DATA RECORDS
************

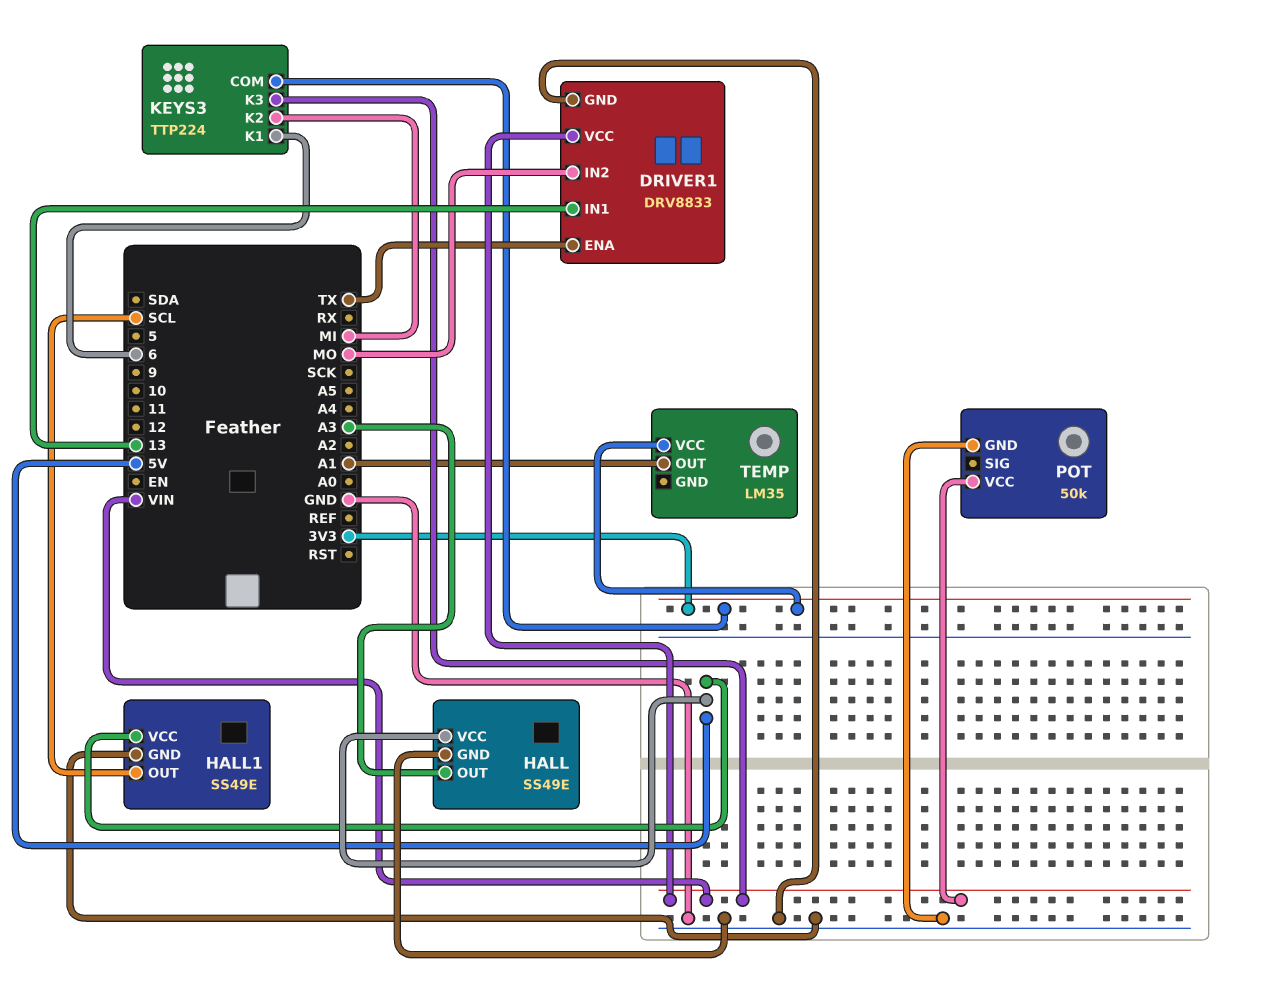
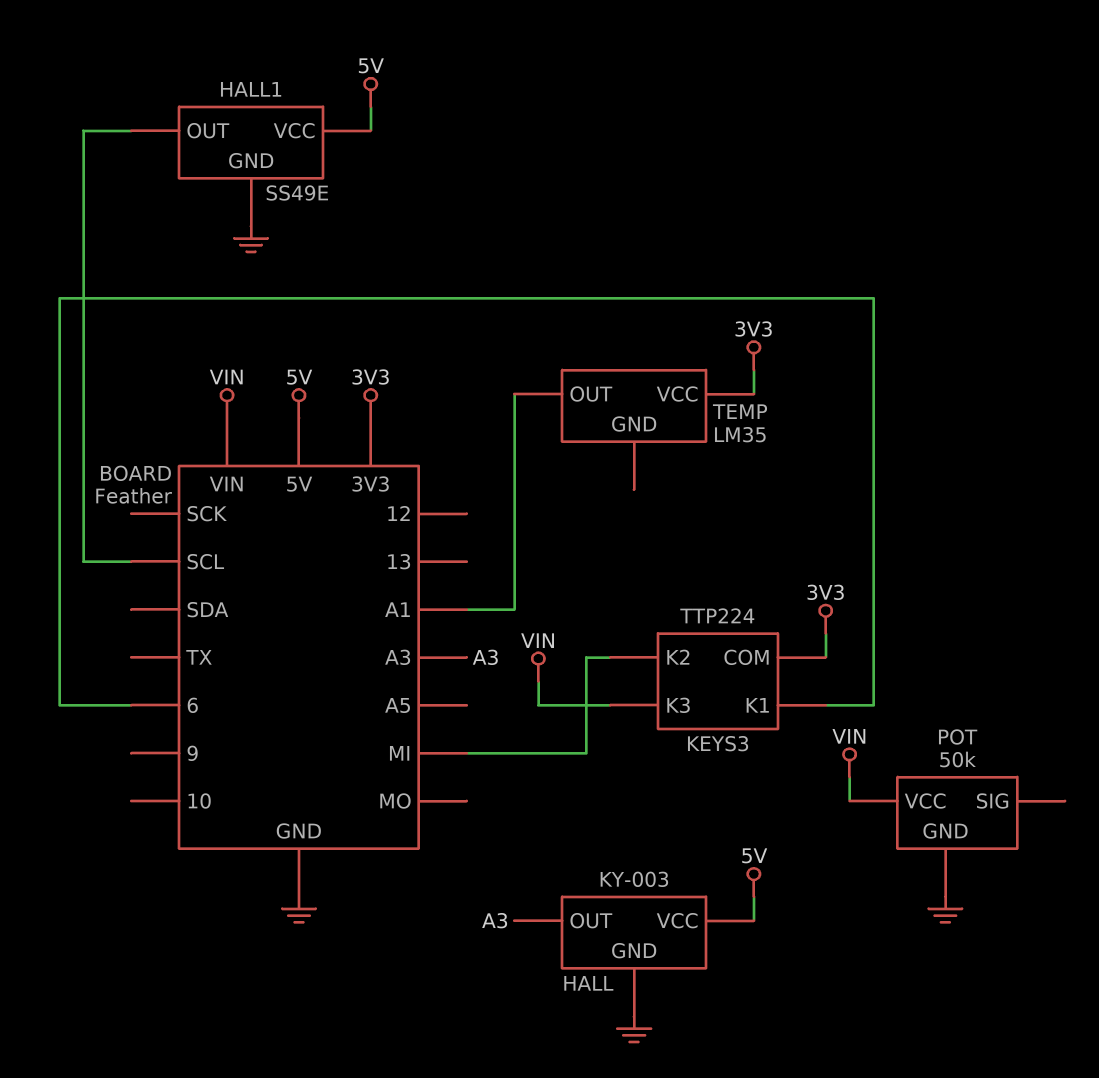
DRIVER1: DRV8833 -> none
DRIVER1 pin ENA: TX -> none
DRIVER1 pin GND: GND -> none
DRIVER1 pin IN1: 13 -> none
DRIVER1 pin IN2: MO -> none
DRIVER1 pin VCC: VIN -> none
HALL: SS49E -> KY-003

************

PROBLEM REQUIREMENTS
Using the records above, output their complete text exactly, minus any images.

RESPONSE TO THE EXERCISE
DRIVER1: DRV8833 -> none
DRIVER1 pin ENA: TX -> none
DRIVER1 pin GND: GND -> none
DRIVER1 pin IN1: 13 -> none
DRIVER1 pin IN2: MO -> none
DRIVER1 pin VCC: VIN -> none
HALL: SS49E -> KY-003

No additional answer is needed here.